### What to produce
How many lines in the records below contain the string "grace"? Reply with the number alone.

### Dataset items
>> begin
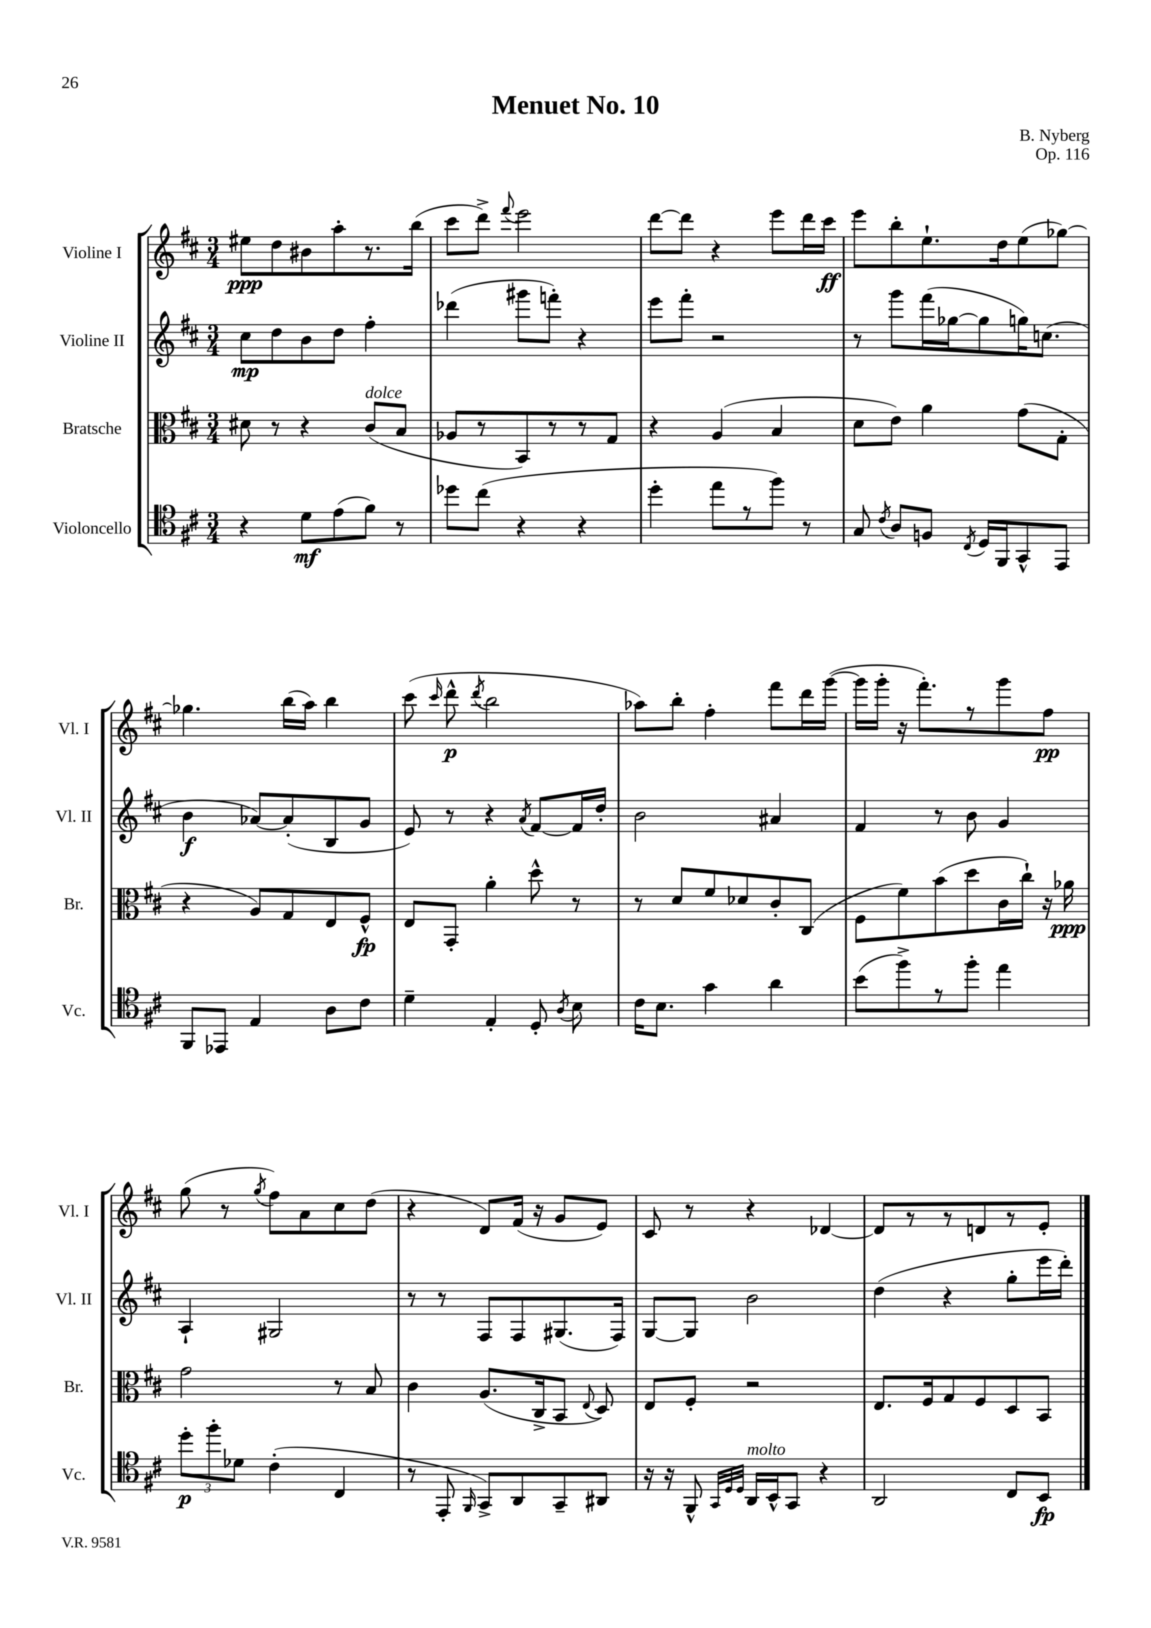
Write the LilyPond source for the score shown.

\header { title = "Menuet No. 10" composer = "B. Nyberg" opus = "Op. 116" }
<<
\new StaffGroup <<
\new Staff = "s0" \with { instrumentName = "Violine I" shortInstrumentName = "Vl. I" } {
    \clef treble \key d \major \numericTimeSignature \time 3/4
    \autoBeamOff eis''8[\ppp d''8 bis'8 a''8-. r8. b''16]( |
    cis'''8[ d'''8]->) \appoggiatura { fis'''8 } e'''2 |
    d'''8[~ d'''8] r4 e'''8[ d'''16 cis'''16]\ff |
    e'''8[ b''8-. e''8.-! d''16 e''8( ges''8]~) |
    ges''4. b''16[( a''16]) b''4 |
    cis'''8( \grace { cis'''16 } d'''8-^\p \acciaccatura { d'''8 } b''2 |
    aes''8[) b''8]-. fis''4-. fis'''8[ d'''16 g'''16]~( |
    g'''16[ g'''16]-. r16 fis'''8.[-.) r8 g'''8 fis''8]\pp |
    g''8( r8 \acciaccatura { g''8 } fis''8[) a'8 cis''8 d''8]( |
    r4 d'8[) fis'16]( r16 g'8[ e'8]) |
    cis'8 r8 r4 des'4~ |
    des'8[ r8 r8 d'8 r8 e'8]-. \bar "|." |
}
\new Staff = "s1" \with { instrumentName = "Violine II" shortInstrumentName = "Vl. II" } {
    \clef treble \key d \major \numericTimeSignature \time 3/4
    \autoBeamOff cis''8[\mp d''8 b'8 d''8] fis''4-. |
    des'''4( gis'''8[ f'''8]-.) r4 |
    e'''8[ fis'''8]-. r2 |
    r8 g'''8[ fis'''16( ges''16~ ges''8 g''16) c''8.]( |
    b'4\f aes'8[~) aes'8-.( b8 g'8] |
    e'8) r8 r4 \acciaccatura { a'8 } fis'8[~ fis'16 d''16]-. |
    b'2 ais'4 |
    fis'4 r8 b'8 g'4 |
    a4-! gis2 |
    r8 r8 fis8[ fis8 gis8.( fis16]) |
    g8[~ g8] b'2 |
    d''4( r4 g''8[-. e'''16 d'''16]-.) \bar "|." |
}
\new Staff = "s2" \with { instrumentName = "Bratsche" shortInstrumentName = "Br." } {
    \clef alto \key d \major \numericTimeSignature \time 3/4
    \autoBeamOff dis'8 r8 r4 cis'8[^\markup { \italic "dolce" }( b8] |
    aes8[ r8 b,8) r8 r8 g8] |
    r4 a4( b4 |
    d'8[ e'8]) a'4 g'8[( g8]-. |
    r4 a8[) g8 e8 fis8]-^\fp |
    e8[ g,8]-. a'4-. d''8-^ r8 |
    r8 d'8[ fis'8 des'8 cis'8-. cis8]( |
    fis8[ fis'8) b'8( d''8 cis'16 cis''16]-!) r16 aes'16\ppp |
    g'2 r8 b8 |
    cis'4 a8.[( cis16-> b,8] \appoggiatura { e8 } d8) |
    e8[ fis8]-. r2 |
    e8.[ fis16 g8 fis8 d8 b,8] \bar "|." |
}
\new Staff = "s3" \with { instrumentName = "Violoncello" shortInstrumentName = "Vc." } {
    \clef tenor \key d \major \numericTimeSignature \time 3/4
    \autoBeamOff r4 d'8[\mf e'8( fis'8]) r8 |
    des''8[ cis''8]( r4 r4 |
    d''4-. e''8[ r8 fis''8]) r8 |
    g8 \acciaccatura { cis'8 } a8[ f8] \acciaccatura { cis8 } d16[ fis,16 g,8-^ e,8] |
    fis,8[ ees,8] e4 a8[ cis'8] |
    d'4-- e4-. d8-. \acciaccatura { a8 } b8 |
    cis'16[ b8.] g'4 a'4 |
    b'8[( fis''8->) r8 fis''8]-. e''4 |
    \tuplet 3/2 { d''8[-.\p fis''8-. des'8] } cis'4-.( cis4 |
    r8 e,8-. \grace { fis,16 } g,8[->) a,8 g,8-- ais,8] |
    r16 r16 fis,8-^ \grace { g,32[ d32 d32] } a,16[^\markup { \italic "molto" } b,16-^ g,8] r4 |
    a,2 cis8[ b,8]\fp \bar "|." |
}
>>
>>
\layout { \context { \Score \remove "Bar_number_engraver" } }
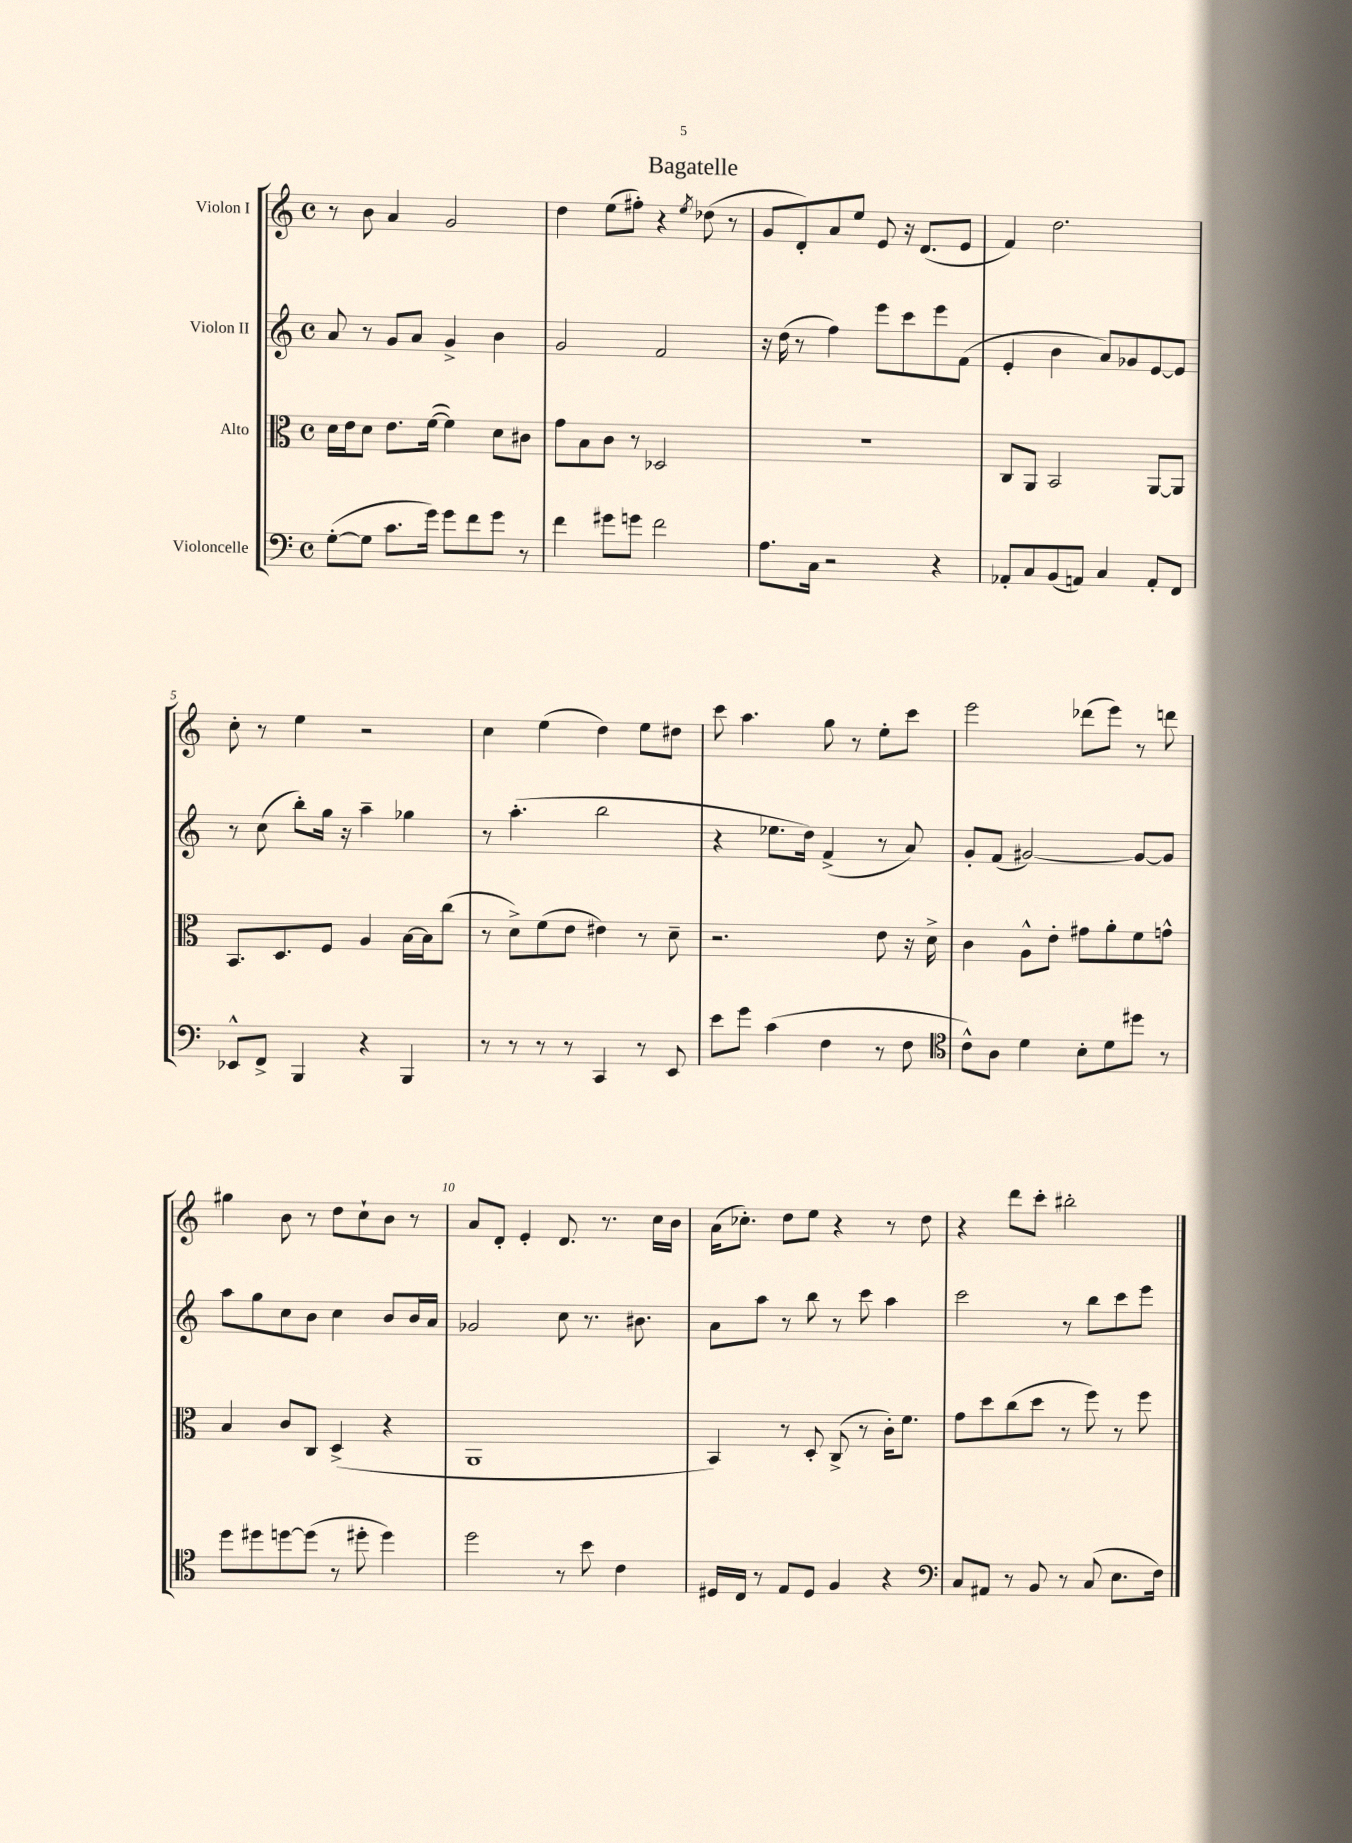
\header { title = "Bagatelle" }
<<
\new StaffGroup <<
\new Staff = "s0" \with { instrumentName = "Violon I" } {
    \clef treble \key c \major \defaultTimeSignature \time 4/4
    r8 b'8 a'4 g'2 |
    d''4 e''8( fis''8-.) r4 \acciaccatura { e''8 } des''8( r8 |
    g'8 d'8-.) a'8 e''8 e'8 r16 d'8.( e'8 |
    f'4) d''2. |
    c''8-. r8 e''4 r2 |
    c''4 e''4( d''4) e''8 dis''8 |
    c'''8 a''4. g''8 r8 e''8-. c'''8 |
    e'''2 des'''8( e'''8) r8 d'''8 |
    gis''4 b'8 r8 d''8 c''8-! b'8 r8 |
    a'8 d'8-. e'4-. d'8. r8. c''16 b'16 |
    a'16( ces''8.-.) d''8 e''8 r4 r8 d''8 |
    r4 d'''8 c'''8-. bis''2-. \bar "|." |
}
\new Staff = "s1" \with { instrumentName = "Violon II" } {
    \clef treble \key c \major \defaultTimeSignature \time 4/4
    a'8 r8 g'8 a'8 g'4-> b'4 |
    g'2 f'2 |
    r16 d''16( r8 f''4) e'''8 c'''8 e'''8 f'8( |
    e'4-. b'4 a'8) ges'8 e'8~ e'8 |
    r8 c''8( b''8-.) g''16 r16 a''4-- ges''4 |
    r8 a''4.-.( b''2 |
    r4 ees''8. d''16) f'4->( r8 a'8) |
    g'8-. f'8( gis'2~) gis'8~ gis'8 |
    a''8 g''8 c''8 b'8 c''4 b'8 b'16 a'16 |
    ges'2 c''8 r8. bis'8. |
    a'8 a''8 r8 b''8 r8 c'''8 a''4 |
    c'''2 r8 b''8 c'''8 e'''8 \bar "|." |
}
\new Staff = "s2" \with { instrumentName = "Alto" } {
    \clef alto \key c \major \defaultTimeSignature \time 4/4
    d'16 e'16 d'8 e'8. f'16~( f'4) d'8 cis'8 |
    g'8 b8 c'8 r8 des2 |
    R1 |
    c8 a,8 b,2 a,8~ a,8 |
    b,8. d8. f8 a4 b16~ b16 c''8( |
    r8 d'8->) f'8( e'8 eis'4) r8 d'8-- |
    r2. e'8 r16 d'16-> |
    c'4 a8-^ e'8-. gis'8 a'8-. f'8 g'8-^ |
    b4 c'8 c8 d4->( r4 |
    a,1 |
    b,4) r8 d8-. c8->( r8 c'16-.) f'8. |
    g'8 d''8 c''8( d''8 r8 f''8) r8 f''8 \bar "|." |
}
\new Staff = "s3" \with { instrumentName = "Violoncelle" } {
    \clef bass \key c \major \defaultTimeSignature \time 4/4
    g8~-.( g8 c'8. g'16) g'8 f'8 g'8 r8 |
    f'4 gis'8 g'8 f'2 |
    a8. c16 r2 r4 |
    aes,8-. c8 b,8( a,8) c4 a,8-. f,8 |
    ees,8-^ f,8-> b,,4 r4 b,,4 |
    r8 r8 r8 r8 c,4 r8 e,8 |
    e'8 g'8 c'4( f4 r8 f8 |
    \clef tenor c'8-^) a8 d'4 b8-. d'8 dis''8 r8 |
    d''8 dis''8 d''8~ d''8( r8 dis''8-. dis''4) |
    d''2 r8 b'8 c'4 |
    dis16 c16 r8 e8 dis8 f4 r4 |
    \clef bass c8 ais,8 r8 b,8 r8 c8( e8. f16) \bar "|." |
}
>>
>>
\layout { \context { \Score \override BarNumber.break-visibility = ##(#f #t #t) barNumberVisibility = #(every-nth-bar-number-visible 5) } }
>> end
### Task solution
3